> _Task requirements_:
Exact copy required. Repeat the records, but keep the pictures out.

> _Raw data_:
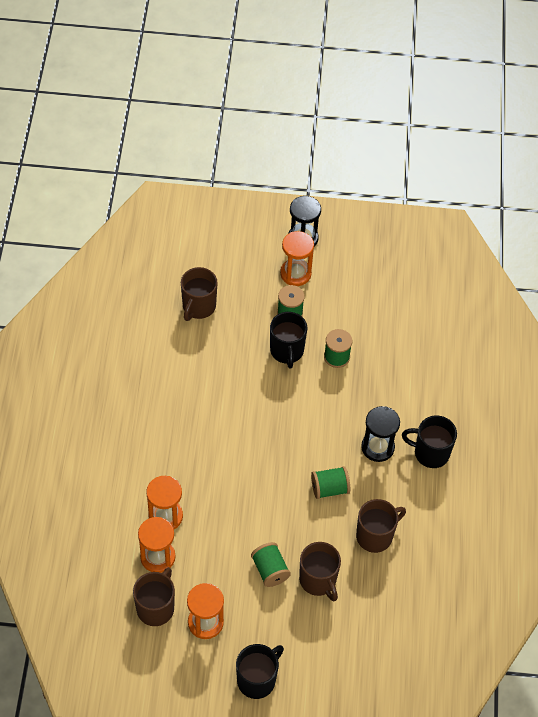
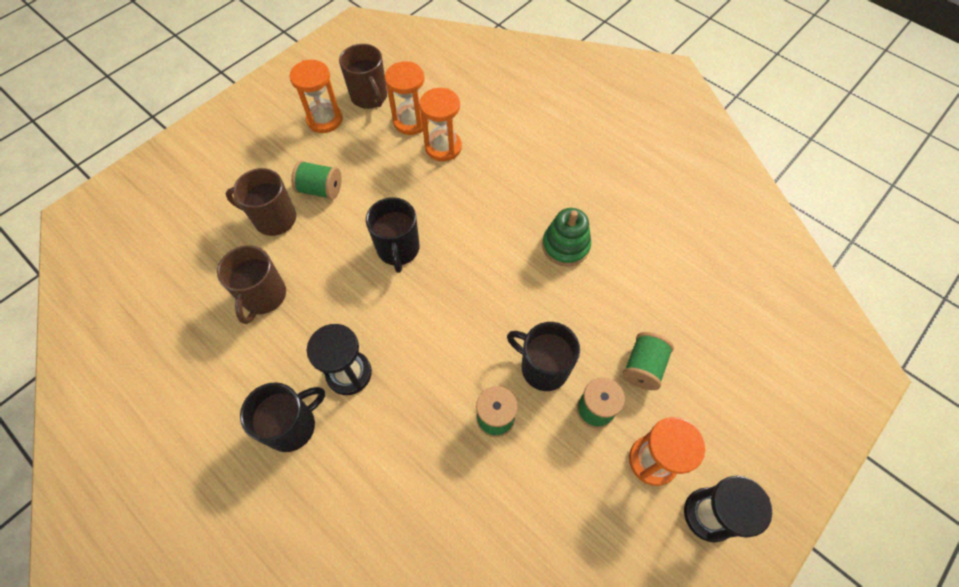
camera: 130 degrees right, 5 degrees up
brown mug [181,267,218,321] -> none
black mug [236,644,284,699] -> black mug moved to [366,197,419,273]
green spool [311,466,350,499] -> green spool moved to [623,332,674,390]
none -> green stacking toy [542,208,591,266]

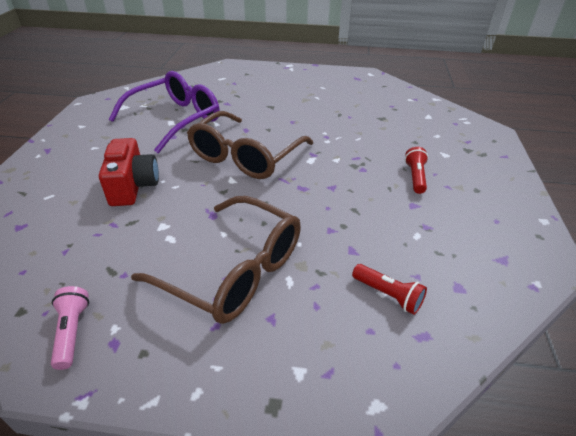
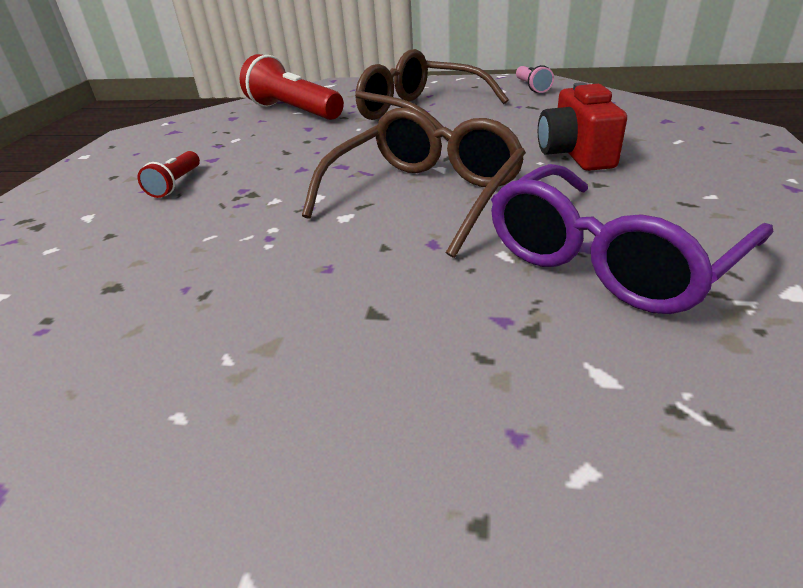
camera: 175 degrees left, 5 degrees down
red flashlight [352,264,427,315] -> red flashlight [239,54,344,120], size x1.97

> _Result of this exercise_:
camera: 130 degrees right, 5 degrees up
brown mug [181,267,218,321] -> none
black mug [236,644,284,699] -> black mug moved to [366,197,419,273]
green spool [311,466,350,499] -> green spool moved to [623,332,674,390]
none -> green stacking toy [542,208,591,266]

camera: 175 degrees left, 5 degrees down
red flashlight [352,264,427,315] -> red flashlight [239,54,344,120], size x1.97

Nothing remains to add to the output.